+++ Record excerpts
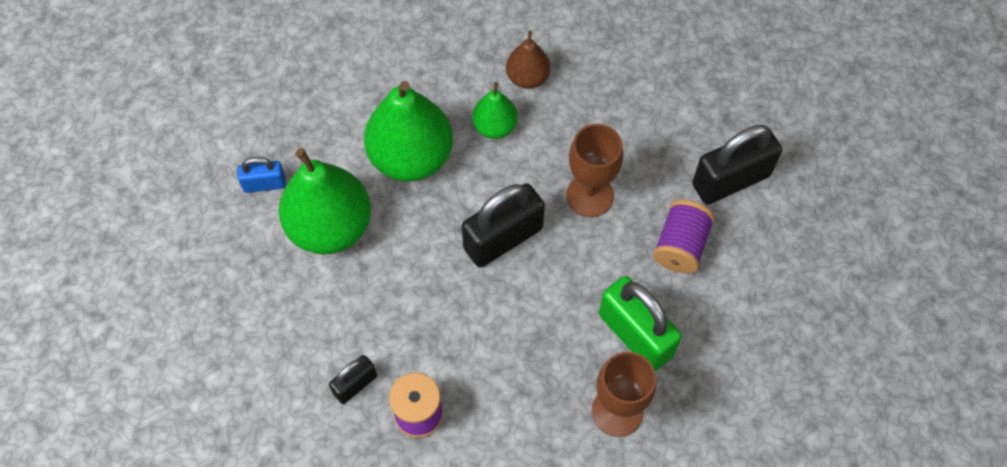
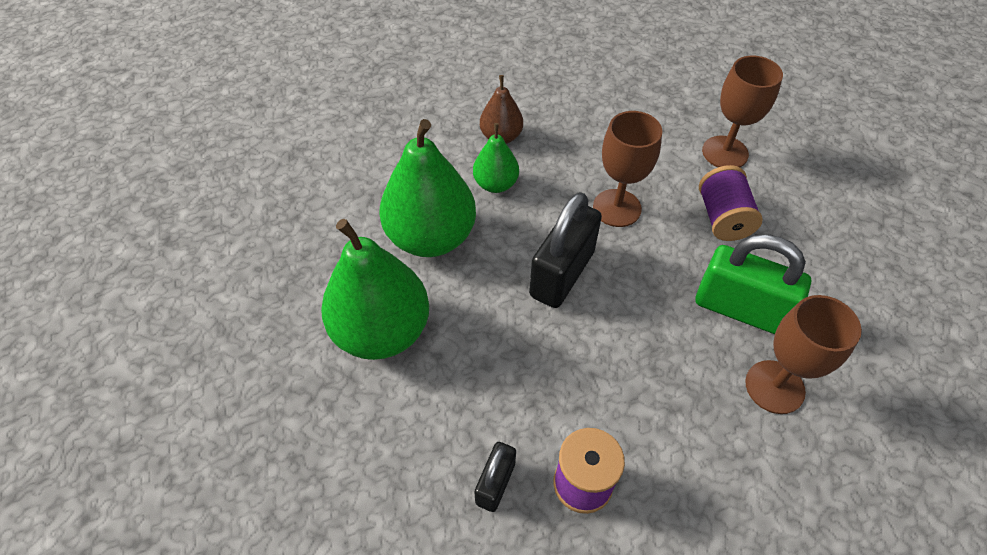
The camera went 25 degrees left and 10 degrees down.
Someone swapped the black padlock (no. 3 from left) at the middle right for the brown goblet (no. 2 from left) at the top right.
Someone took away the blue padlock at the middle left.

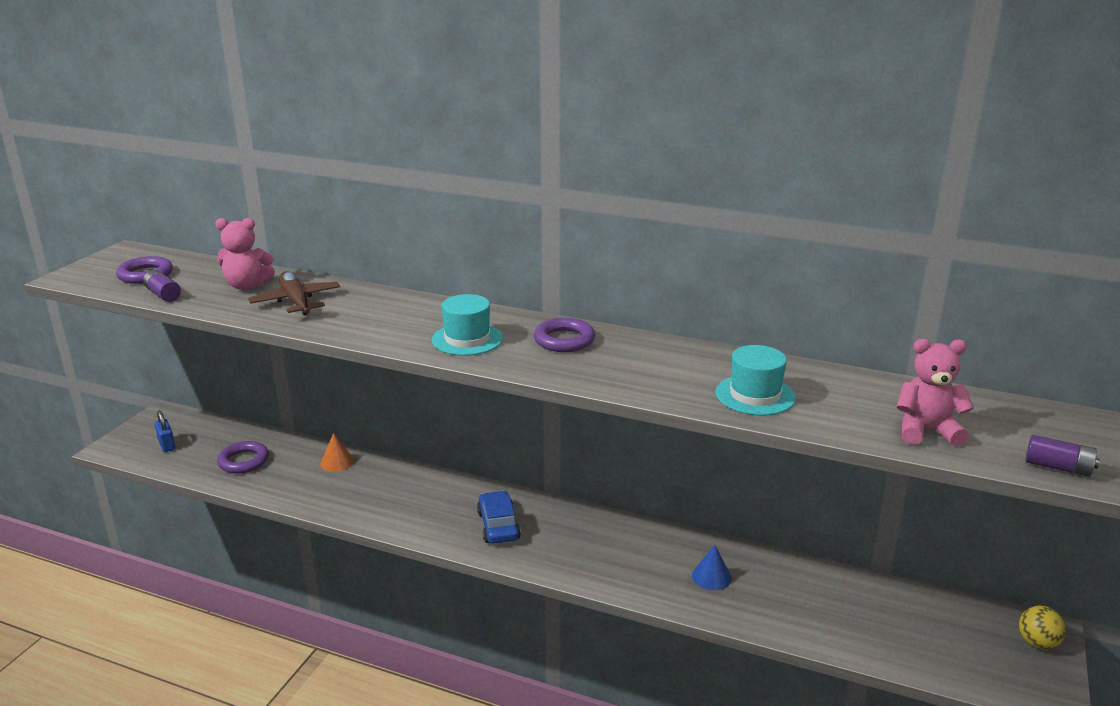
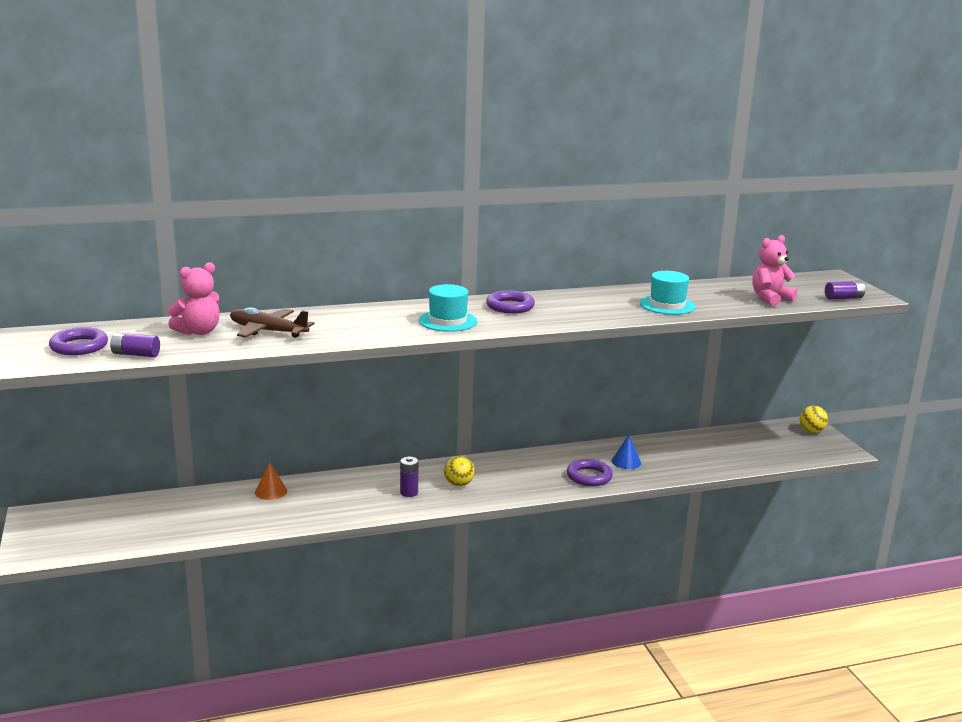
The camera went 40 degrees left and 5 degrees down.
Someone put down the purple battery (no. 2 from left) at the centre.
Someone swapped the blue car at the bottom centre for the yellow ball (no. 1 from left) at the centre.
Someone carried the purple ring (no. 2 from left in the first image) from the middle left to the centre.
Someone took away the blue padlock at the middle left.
++++++
+++ Record excerpts
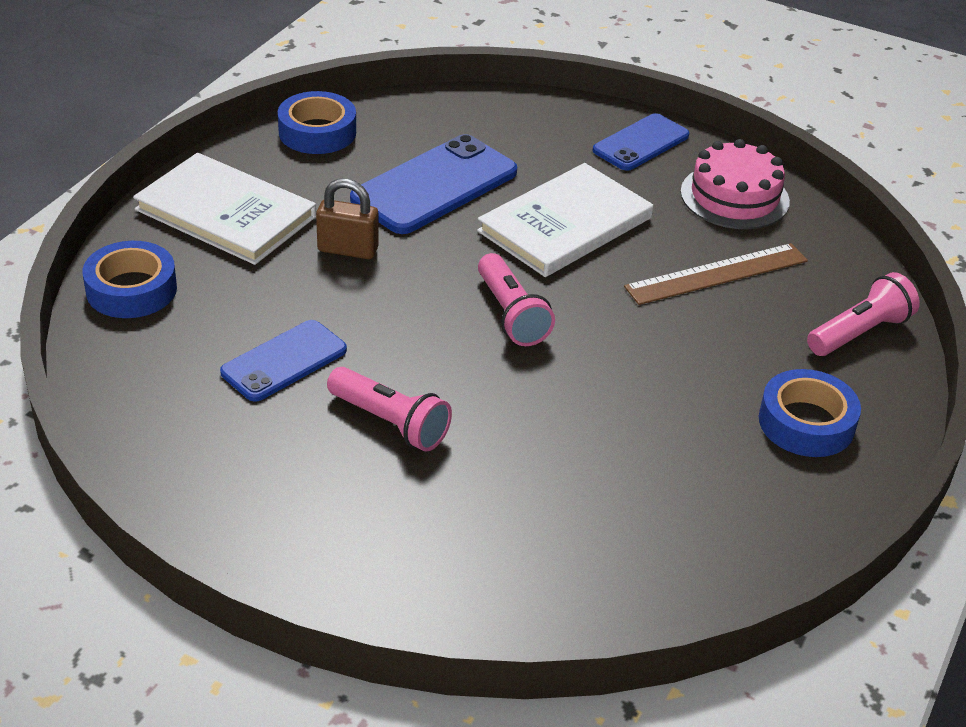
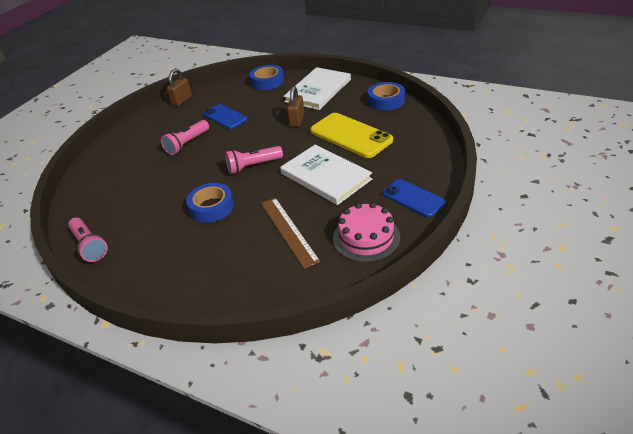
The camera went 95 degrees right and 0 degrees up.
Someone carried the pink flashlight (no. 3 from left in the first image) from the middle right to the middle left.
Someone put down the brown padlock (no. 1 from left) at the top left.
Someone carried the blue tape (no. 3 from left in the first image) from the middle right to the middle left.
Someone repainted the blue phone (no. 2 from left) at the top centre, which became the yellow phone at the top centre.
++++++
§ **Work instruction**: For this exercise, repeat exactly the lines of the data above from the one with "The camera went 25" down to the one with "Someone swapped the black", both end lines included.

§ **Output for this exercise**:
The camera went 25 degrees left and 10 degrees down.
Someone swapped the black padlock (no. 3 from left) at the middle right for the brown goblet (no. 2 from left) at the top right.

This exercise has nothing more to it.